=== DATA PROVIDED ===
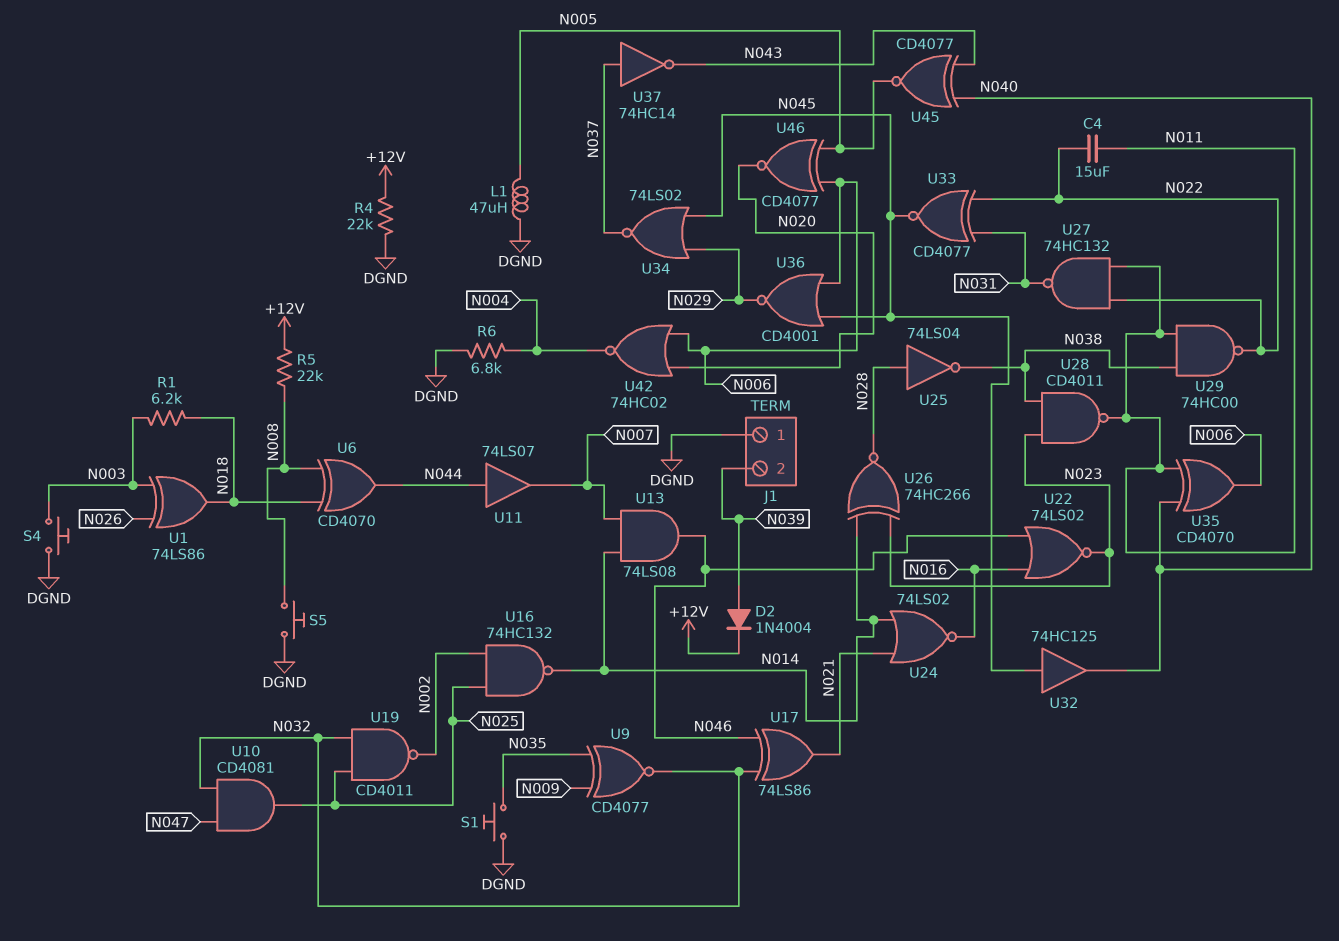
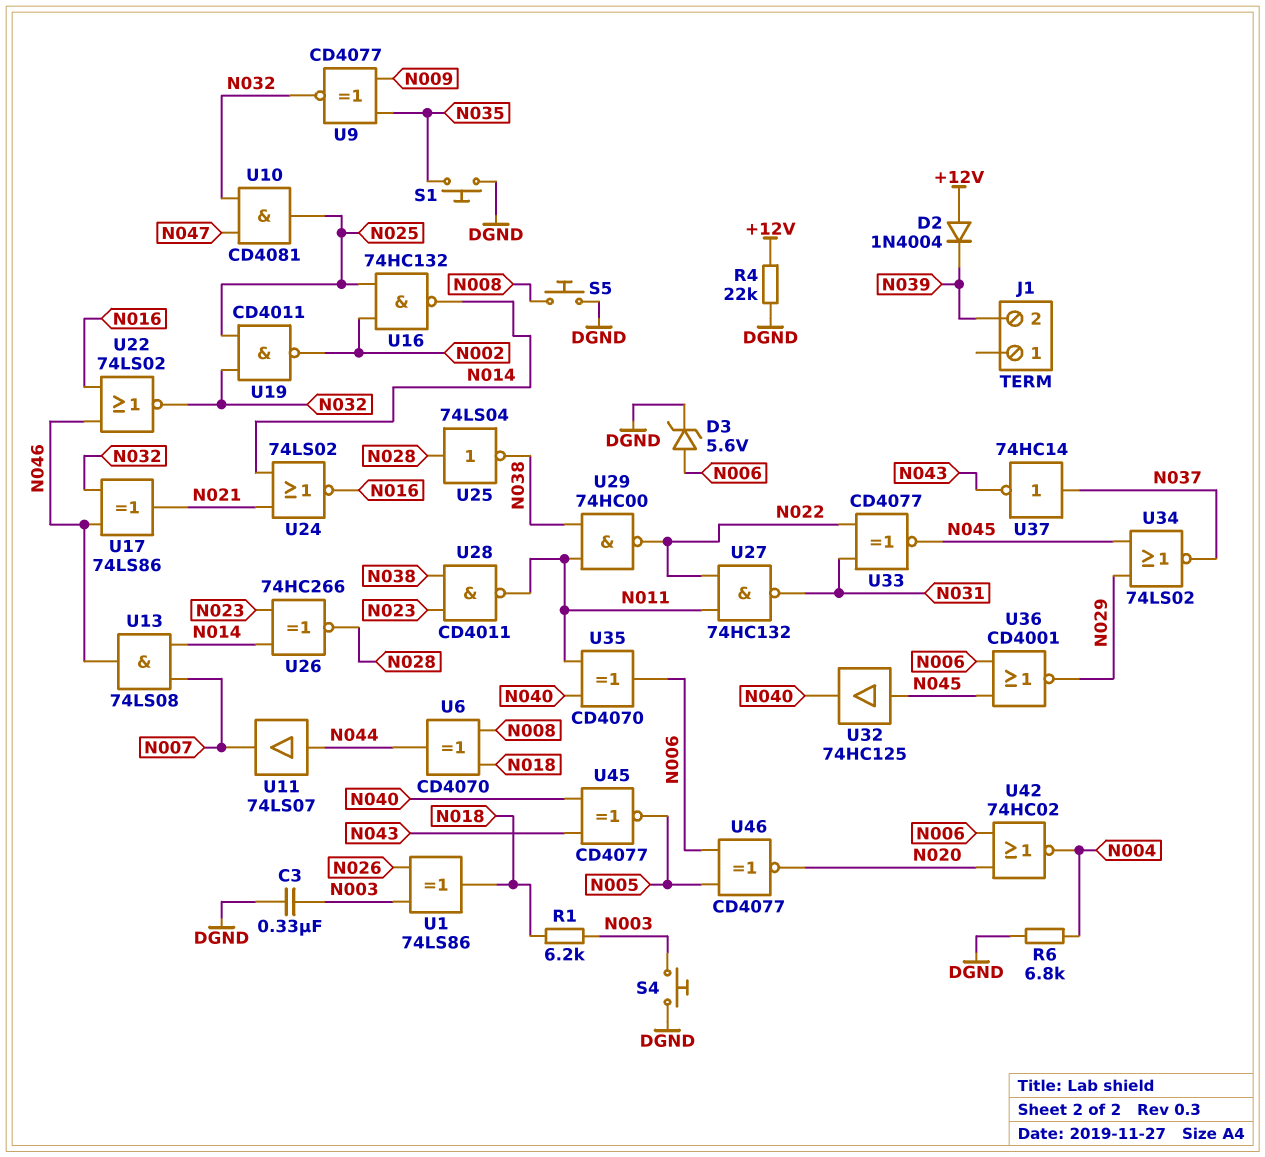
C3: none -> 330nF (DGND, N003)
C4: 15uF (N011, N022) -> none
D2: diode 1N4004 (A N039, K +12V) -> diode 1N4004 (A +12V, K N039)
D3: none -> zener 5.6V (A N006, K DGND)
J1 pin 1: DGND -> none
L1: 47uH (DGND, N005) -> none
R5: 22k (+12V, N008) -> none
U22: NOR 74LS02 (in N016, in N046, out N023) -> NOR 74LS02 (in N016, in N046, out N032)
===
WHAT THE TASK REQUIRES: Reproduce all of the data exactly, omitting each picture it holds.

SOLUTION TO THE EXERCISE:
C3: none -> 330nF (DGND, N003)
C4: 15uF (N011, N022) -> none
D2: diode 1N4004 (A N039, K +12V) -> diode 1N4004 (A +12V, K N039)
D3: none -> zener 5.6V (A N006, K DGND)
J1 pin 1: DGND -> none
L1: 47uH (DGND, N005) -> none
R5: 22k (+12V, N008) -> none
U22: NOR 74LS02 (in N016, in N046, out N023) -> NOR 74LS02 (in N016, in N046, out N032)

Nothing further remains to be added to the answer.